- [What to do]:
Pictures stay out. All the rest of the records must be repeated exactly.
+ + +
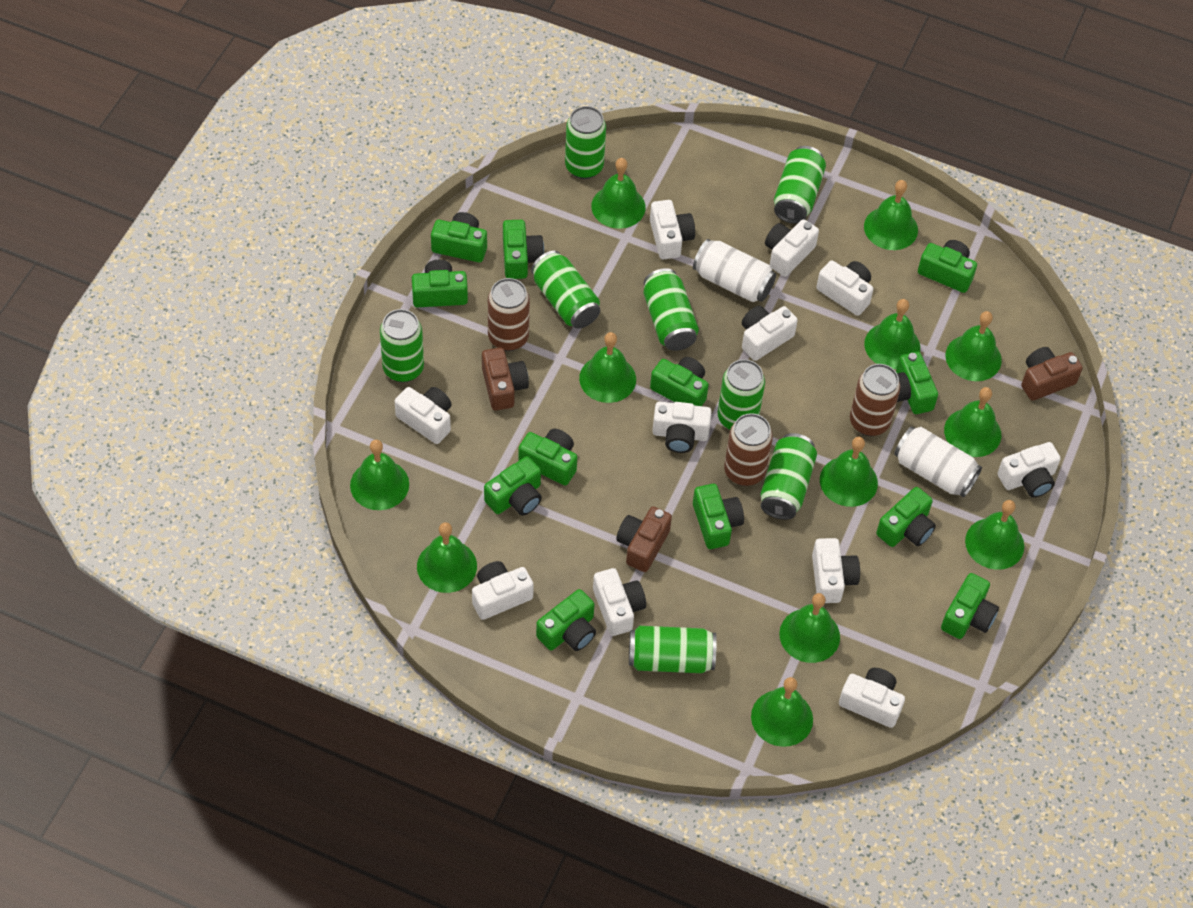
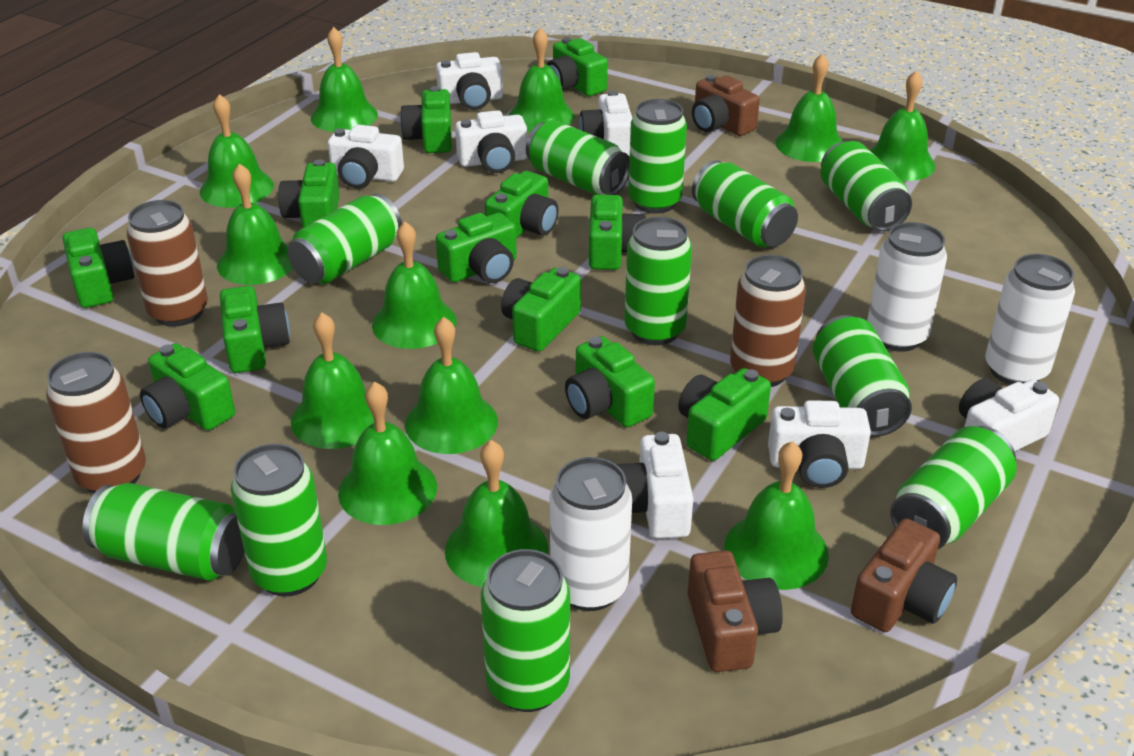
green can: 8 -> 11
white camera: 11 -> 7
white can: 2 -> 3

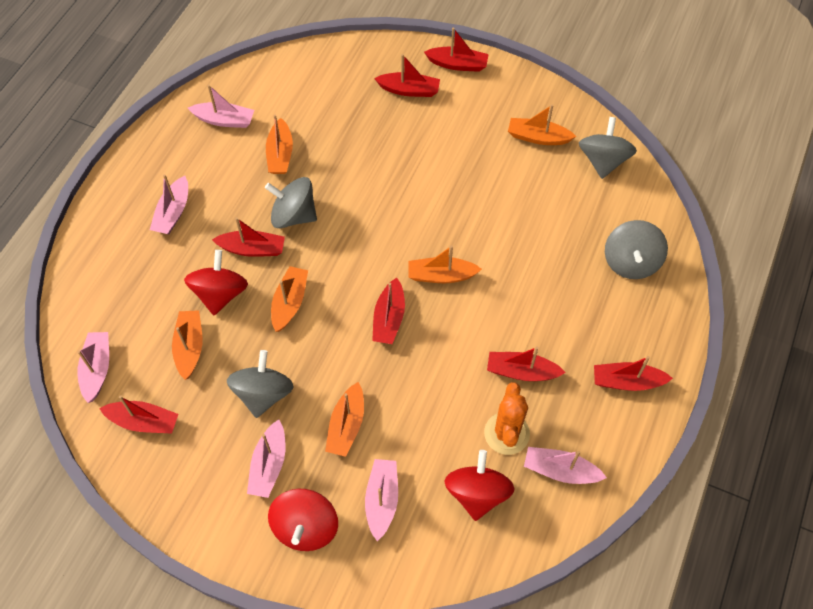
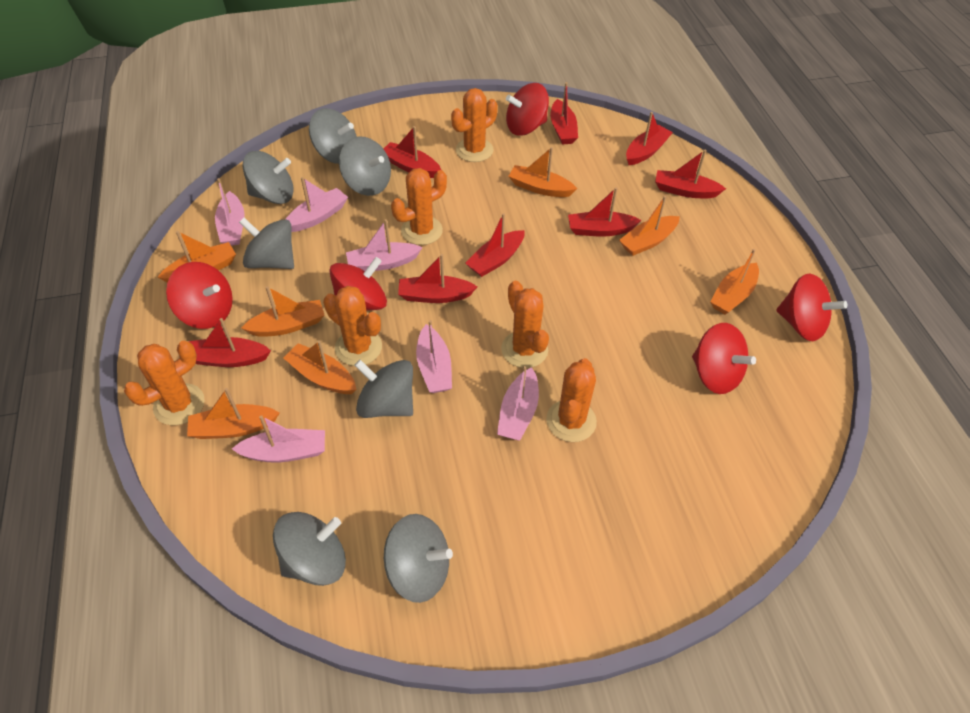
grey spinning top: 4 -> 7
orange boat: 6 -> 7
orange cactus: 1 -> 6
red boat: 7 -> 8
red spinning top: 3 -> 5

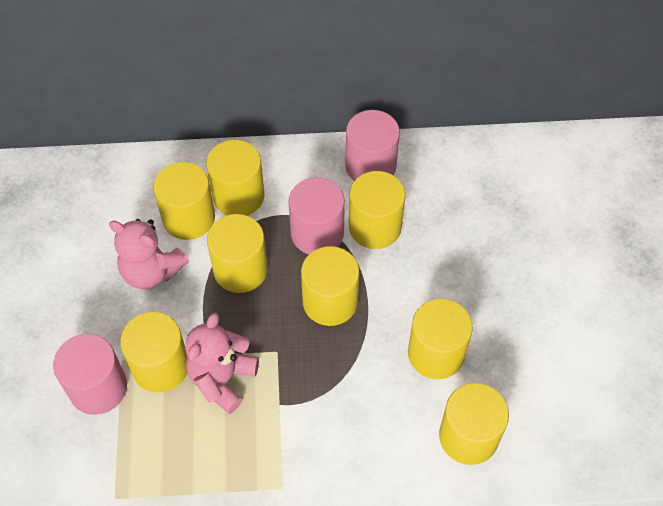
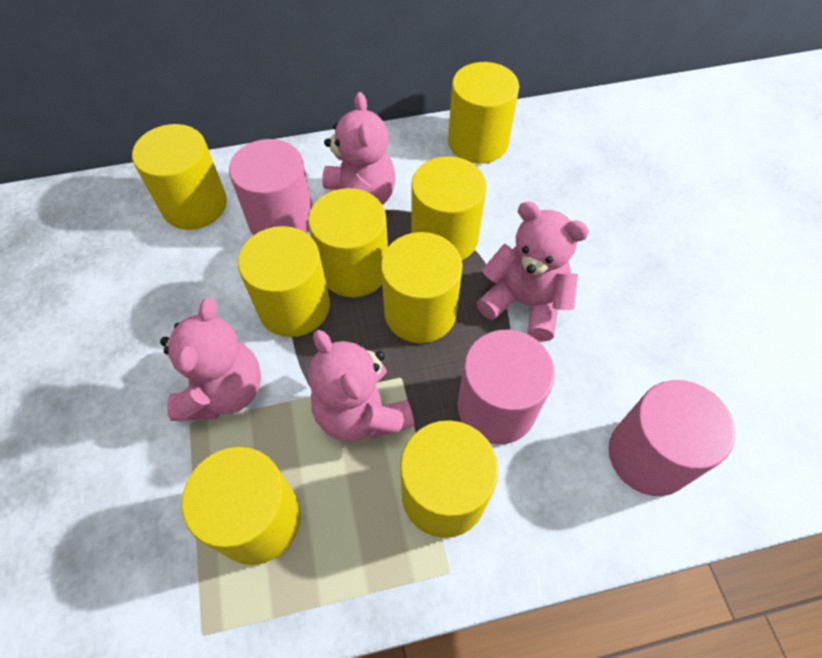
pink teddy bear: 2 -> 4

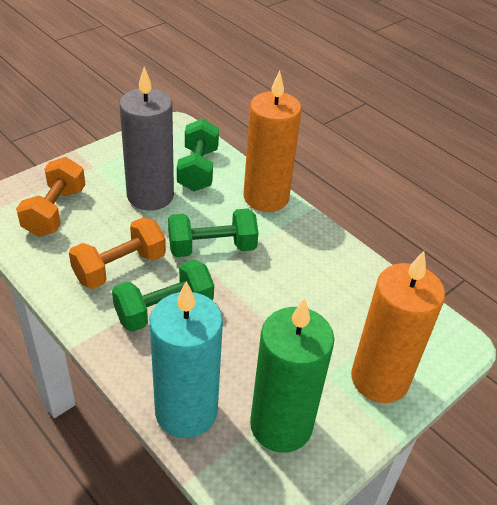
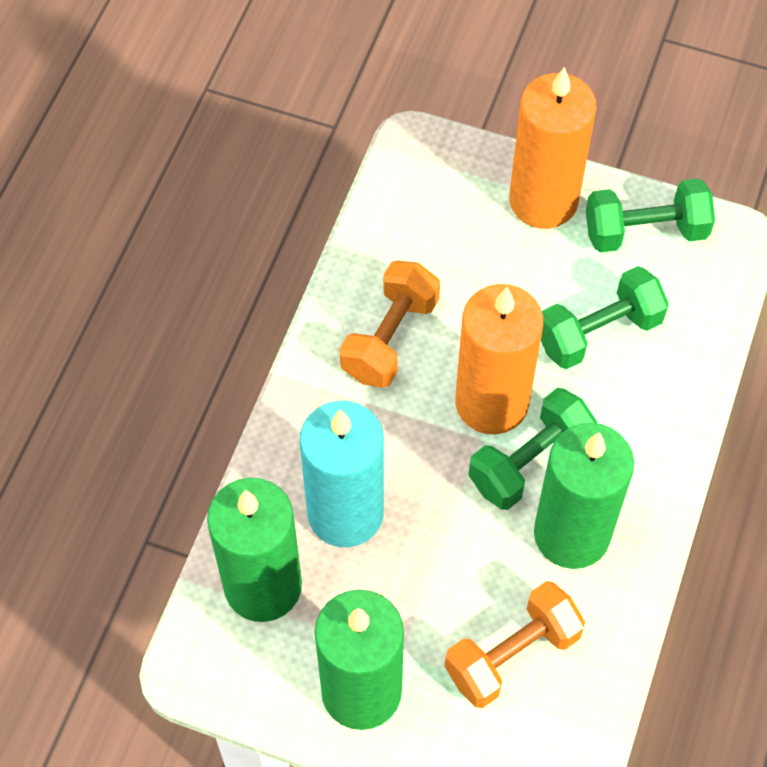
green candle: 1 -> 3
grey candle: 1 -> 0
+ + +
- [Task solution]:
green can: 8 -> 11
white camera: 11 -> 7
white can: 2 -> 3

grey spinning top: 4 -> 7
orange boat: 6 -> 7
orange cactus: 1 -> 6
red boat: 7 -> 8
red spinning top: 3 -> 5

pink teddy bear: 2 -> 4

green candle: 1 -> 3
grey candle: 1 -> 0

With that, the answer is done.